Task directions:
Up to and including the line bearing "red line: (107, 430) -> (61, 270), moved", output every line of the entries exactly as written, starting from the first; pictures stay out.

_____

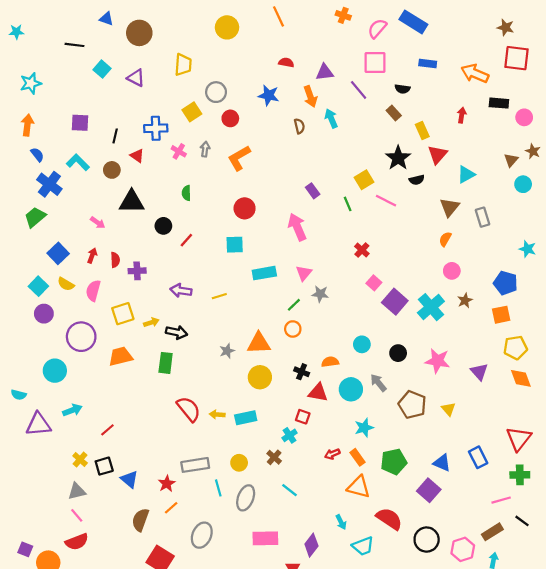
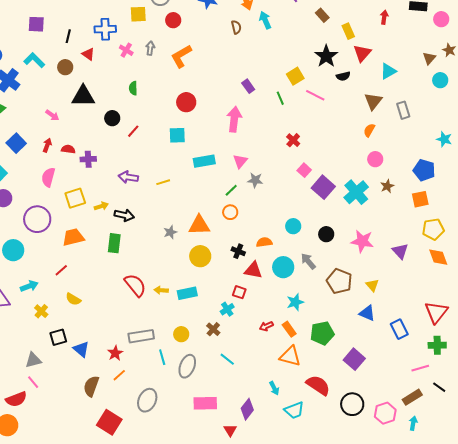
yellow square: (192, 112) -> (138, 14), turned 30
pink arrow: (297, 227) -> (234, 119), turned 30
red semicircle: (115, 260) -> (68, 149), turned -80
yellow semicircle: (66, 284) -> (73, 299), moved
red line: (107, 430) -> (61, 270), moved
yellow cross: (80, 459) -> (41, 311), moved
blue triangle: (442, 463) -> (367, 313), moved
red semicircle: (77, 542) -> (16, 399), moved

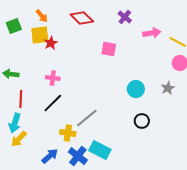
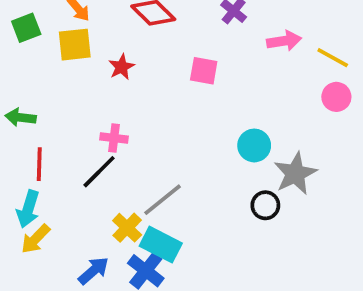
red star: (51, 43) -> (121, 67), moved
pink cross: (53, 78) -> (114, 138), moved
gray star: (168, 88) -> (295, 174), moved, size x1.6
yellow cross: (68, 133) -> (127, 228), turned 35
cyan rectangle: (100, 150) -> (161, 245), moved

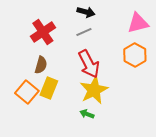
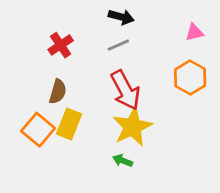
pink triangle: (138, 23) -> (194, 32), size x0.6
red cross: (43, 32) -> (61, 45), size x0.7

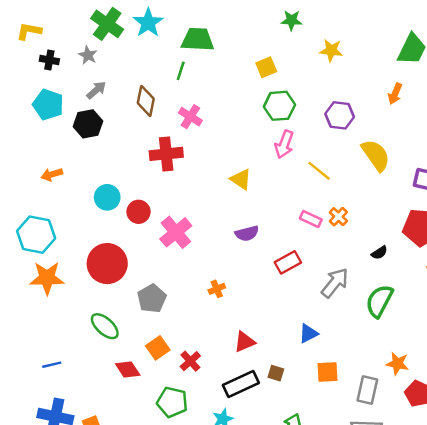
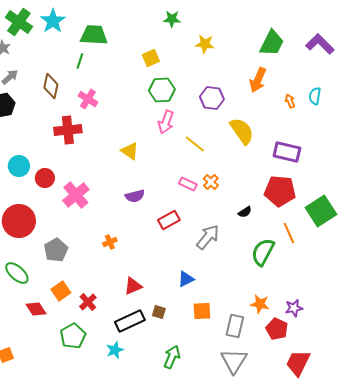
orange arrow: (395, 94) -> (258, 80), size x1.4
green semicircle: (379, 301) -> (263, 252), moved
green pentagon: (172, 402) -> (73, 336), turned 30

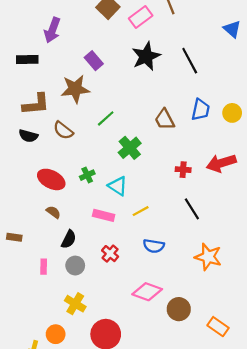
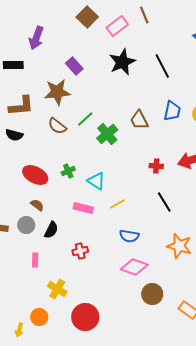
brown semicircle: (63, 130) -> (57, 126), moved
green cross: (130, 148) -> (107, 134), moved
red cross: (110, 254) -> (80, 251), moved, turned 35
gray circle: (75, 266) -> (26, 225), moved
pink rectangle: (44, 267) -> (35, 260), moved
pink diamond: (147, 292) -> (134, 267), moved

_____

Answer to this exercise:
yellow square: (192, 112) -> (138, 14), turned 30
pink arrow: (297, 227) -> (234, 119), turned 30
red semicircle: (115, 260) -> (68, 149), turned -80
yellow semicircle: (66, 284) -> (73, 299), moved
red line: (107, 430) -> (61, 270), moved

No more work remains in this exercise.